TAREA A REALIZAR = Por favor, extrae todas las líneas de los datos y reprodúcelas sin alterar nada.

··· LOS DATOS ···

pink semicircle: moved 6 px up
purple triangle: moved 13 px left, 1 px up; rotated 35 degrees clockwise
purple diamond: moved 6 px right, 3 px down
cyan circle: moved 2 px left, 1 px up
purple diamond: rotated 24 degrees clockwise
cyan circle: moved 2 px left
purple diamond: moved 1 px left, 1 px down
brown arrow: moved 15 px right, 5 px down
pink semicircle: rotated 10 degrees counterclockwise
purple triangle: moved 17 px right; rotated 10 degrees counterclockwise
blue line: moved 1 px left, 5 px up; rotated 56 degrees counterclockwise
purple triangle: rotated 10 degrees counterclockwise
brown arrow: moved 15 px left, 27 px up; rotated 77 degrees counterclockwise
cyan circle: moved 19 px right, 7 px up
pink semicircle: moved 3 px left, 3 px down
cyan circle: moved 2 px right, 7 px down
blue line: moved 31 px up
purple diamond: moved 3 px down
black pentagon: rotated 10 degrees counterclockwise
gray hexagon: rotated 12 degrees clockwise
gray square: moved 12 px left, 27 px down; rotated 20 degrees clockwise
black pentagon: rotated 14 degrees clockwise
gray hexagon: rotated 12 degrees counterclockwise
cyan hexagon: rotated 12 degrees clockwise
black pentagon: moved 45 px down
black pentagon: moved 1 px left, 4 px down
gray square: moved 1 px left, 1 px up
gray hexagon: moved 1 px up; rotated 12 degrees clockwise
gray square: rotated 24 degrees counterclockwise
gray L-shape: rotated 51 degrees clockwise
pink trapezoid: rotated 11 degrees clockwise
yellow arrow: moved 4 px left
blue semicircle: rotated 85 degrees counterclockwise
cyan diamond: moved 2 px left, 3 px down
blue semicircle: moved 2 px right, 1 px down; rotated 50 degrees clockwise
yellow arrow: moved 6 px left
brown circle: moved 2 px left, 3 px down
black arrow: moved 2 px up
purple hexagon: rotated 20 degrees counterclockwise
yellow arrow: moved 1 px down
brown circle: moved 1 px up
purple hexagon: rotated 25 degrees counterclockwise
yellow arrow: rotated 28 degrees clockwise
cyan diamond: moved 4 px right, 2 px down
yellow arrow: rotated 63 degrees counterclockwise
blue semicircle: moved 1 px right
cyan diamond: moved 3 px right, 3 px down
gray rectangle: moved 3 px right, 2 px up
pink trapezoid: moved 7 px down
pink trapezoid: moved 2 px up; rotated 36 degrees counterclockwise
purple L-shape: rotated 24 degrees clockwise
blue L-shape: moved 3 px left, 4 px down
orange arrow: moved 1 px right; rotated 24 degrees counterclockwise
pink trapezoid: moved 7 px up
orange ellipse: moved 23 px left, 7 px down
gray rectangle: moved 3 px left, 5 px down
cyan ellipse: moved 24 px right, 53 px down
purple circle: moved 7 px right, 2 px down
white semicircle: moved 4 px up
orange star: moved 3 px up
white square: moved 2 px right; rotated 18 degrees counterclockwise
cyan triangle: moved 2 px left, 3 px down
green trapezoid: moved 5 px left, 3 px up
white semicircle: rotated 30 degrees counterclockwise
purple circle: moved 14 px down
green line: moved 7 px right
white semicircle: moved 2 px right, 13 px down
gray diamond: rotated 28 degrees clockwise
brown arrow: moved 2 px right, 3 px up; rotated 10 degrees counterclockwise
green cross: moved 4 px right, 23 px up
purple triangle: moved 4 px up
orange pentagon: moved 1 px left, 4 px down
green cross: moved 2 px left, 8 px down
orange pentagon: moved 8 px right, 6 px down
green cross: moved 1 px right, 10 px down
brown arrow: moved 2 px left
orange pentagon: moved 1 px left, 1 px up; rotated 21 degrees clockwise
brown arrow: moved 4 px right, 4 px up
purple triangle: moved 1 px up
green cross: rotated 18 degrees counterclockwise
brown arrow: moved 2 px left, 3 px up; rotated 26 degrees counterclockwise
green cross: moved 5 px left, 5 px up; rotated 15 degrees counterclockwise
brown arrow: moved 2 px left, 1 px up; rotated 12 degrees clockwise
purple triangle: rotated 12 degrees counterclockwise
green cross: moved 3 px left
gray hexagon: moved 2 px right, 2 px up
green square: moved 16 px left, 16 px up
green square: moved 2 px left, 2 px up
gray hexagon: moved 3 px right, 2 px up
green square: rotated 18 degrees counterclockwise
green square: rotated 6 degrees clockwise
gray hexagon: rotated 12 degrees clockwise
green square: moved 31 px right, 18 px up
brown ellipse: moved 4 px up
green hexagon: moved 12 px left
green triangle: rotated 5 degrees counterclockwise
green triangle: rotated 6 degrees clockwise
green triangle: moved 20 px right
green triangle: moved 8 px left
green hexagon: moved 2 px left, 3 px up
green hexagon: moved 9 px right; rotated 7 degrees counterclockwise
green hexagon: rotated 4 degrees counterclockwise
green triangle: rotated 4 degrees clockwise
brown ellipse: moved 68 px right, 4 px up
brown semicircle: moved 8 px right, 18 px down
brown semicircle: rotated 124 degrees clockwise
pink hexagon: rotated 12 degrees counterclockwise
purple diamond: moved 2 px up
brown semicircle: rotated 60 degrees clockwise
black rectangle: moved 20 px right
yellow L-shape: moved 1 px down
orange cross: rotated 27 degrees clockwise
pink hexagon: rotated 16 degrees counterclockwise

···

RESPUESTA SOLICITADA =
pink semicircle: moved 6 px up
purple triangle: moved 13 px left, 1 px up; rotated 35 degrees clockwise
purple diamond: moved 6 px right, 3 px down
cyan circle: moved 2 px left, 1 px up
purple diamond: rotated 24 degrees clockwise
cyan circle: moved 2 px left
purple diamond: moved 1 px left, 1 px down
brown arrow: moved 15 px right, 5 px down
pink semicircle: rotated 10 degrees counterclockwise
purple triangle: moved 17 px right; rotated 10 degrees counterclockwise
blue line: moved 1 px left, 5 px up; rotated 56 degrees counterclockwise
purple triangle: rotated 10 degrees counterclockwise
brown arrow: moved 15 px left, 27 px up; rotated 77 degrees counterclockwise
cyan circle: moved 19 px right, 7 px up
pink semicircle: moved 3 px left, 3 px down
cyan circle: moved 2 px right, 7 px down
blue line: moved 31 px up
purple diamond: moved 3 px down
black pentagon: rotated 10 degrees counterclockwise
gray hexagon: rotated 12 degrees clockwise
gray square: moved 12 px left, 27 px down; rotated 20 degrees clockwise
black pentagon: rotated 14 degrees clockwise
gray hexagon: rotated 12 degrees counterclockwise
cyan hexagon: rotated 12 degrees clockwise
black pentagon: moved 45 px down
black pentagon: moved 1 px left, 4 px down
gray square: moved 1 px left, 1 px up
gray hexagon: moved 1 px up; rotated 12 degrees clockwise
gray square: rotated 24 degrees counterclockwise
gray L-shape: rotated 51 degrees clockwise
pink trapezoid: rotated 11 degrees clockwise
yellow arrow: moved 4 px left
blue semicircle: rotated 85 degrees counterclockwise
cyan diamond: moved 2 px left, 3 px down
blue semicircle: moved 2 px right, 1 px down; rotated 50 degrees clockwise
yellow arrow: moved 6 px left
brown circle: moved 2 px left, 3 px down
black arrow: moved 2 px up
purple hexagon: rotated 20 degrees counterclockwise
yellow arrow: moved 1 px down
brown circle: moved 1 px up
purple hexagon: rotated 25 degrees counterclockwise
yellow arrow: rotated 28 degrees clockwise
cyan diamond: moved 4 px right, 2 px down
yellow arrow: rotated 63 degrees counterclockwise
blue semicircle: moved 1 px right
cyan diamond: moved 3 px right, 3 px down
gray rectangle: moved 3 px right, 2 px up
pink trapezoid: moved 7 px down
pink trapezoid: moved 2 px up; rotated 36 degrees counterclockwise
purple L-shape: rotated 24 degrees clockwise
blue L-shape: moved 3 px left, 4 px down
orange arrow: moved 1 px right; rotated 24 degrees counterclockwise
pink trapezoid: moved 7 px up
orange ellipse: moved 23 px left, 7 px down
gray rectangle: moved 3 px left, 5 px down
cyan ellipse: moved 24 px right, 53 px down
purple circle: moved 7 px right, 2 px down
white semicircle: moved 4 px up
orange star: moved 3 px up
white square: moved 2 px right; rotated 18 degrees counterclockwise
cyan triangle: moved 2 px left, 3 px down
green trapezoid: moved 5 px left, 3 px up
white semicircle: rotated 30 degrees counterclockwise
purple circle: moved 14 px down
green line: moved 7 px right
white semicircle: moved 2 px right, 13 px down
gray diamond: rotated 28 degrees clockwise
brown arrow: moved 2 px right, 3 px up; rotated 10 degrees counterclockwise
green cross: moved 4 px right, 23 px up
purple triangle: moved 4 px up
orange pentagon: moved 1 px left, 4 px down
green cross: moved 2 px left, 8 px down
orange pentagon: moved 8 px right, 6 px down
green cross: moved 1 px right, 10 px down
brown arrow: moved 2 px left
orange pentagon: moved 1 px left, 1 px up; rotated 21 degrees clockwise
brown arrow: moved 4 px right, 4 px up
purple triangle: moved 1 px up
green cross: rotated 18 degrees counterclockwise
brown arrow: moved 2 px left, 3 px up; rotated 26 degrees counterclockwise
green cross: moved 5 px left, 5 px up; rotated 15 degrees counterclockwise
brown arrow: moved 2 px left, 1 px up; rotated 12 degrees clockwise
purple triangle: rotated 12 degrees counterclockwise
green cross: moved 3 px left
gray hexagon: moved 2 px right, 2 px up
green square: moved 16 px left, 16 px up
green square: moved 2 px left, 2 px up
gray hexagon: moved 3 px right, 2 px up
green square: rotated 18 degrees counterclockwise
green square: rotated 6 degrees clockwise
gray hexagon: rotated 12 degrees clockwise
green square: moved 31 px right, 18 px up
brown ellipse: moved 4 px up
green hexagon: moved 12 px left
green triangle: rotated 5 degrees counterclockwise
green triangle: rotated 6 degrees clockwise
green triangle: moved 20 px right
green triangle: moved 8 px left
green hexagon: moved 2 px left, 3 px up
green hexagon: moved 9 px right; rotated 7 degrees counterclockwise
green hexagon: rotated 4 degrees counterclockwise
green triangle: rotated 4 degrees clockwise
brown ellipse: moved 68 px right, 4 px up
brown semicircle: moved 8 px right, 18 px down
brown semicircle: rotated 124 degrees clockwise
pink hexagon: rotated 12 degrees counterclockwise
purple diamond: moved 2 px up
brown semicircle: rotated 60 degrees clockwise
black rectangle: moved 20 px right
yellow L-shape: moved 1 px down
orange cross: rotated 27 degrees clockwise
pink hexagon: rotated 16 degrees counterclockwise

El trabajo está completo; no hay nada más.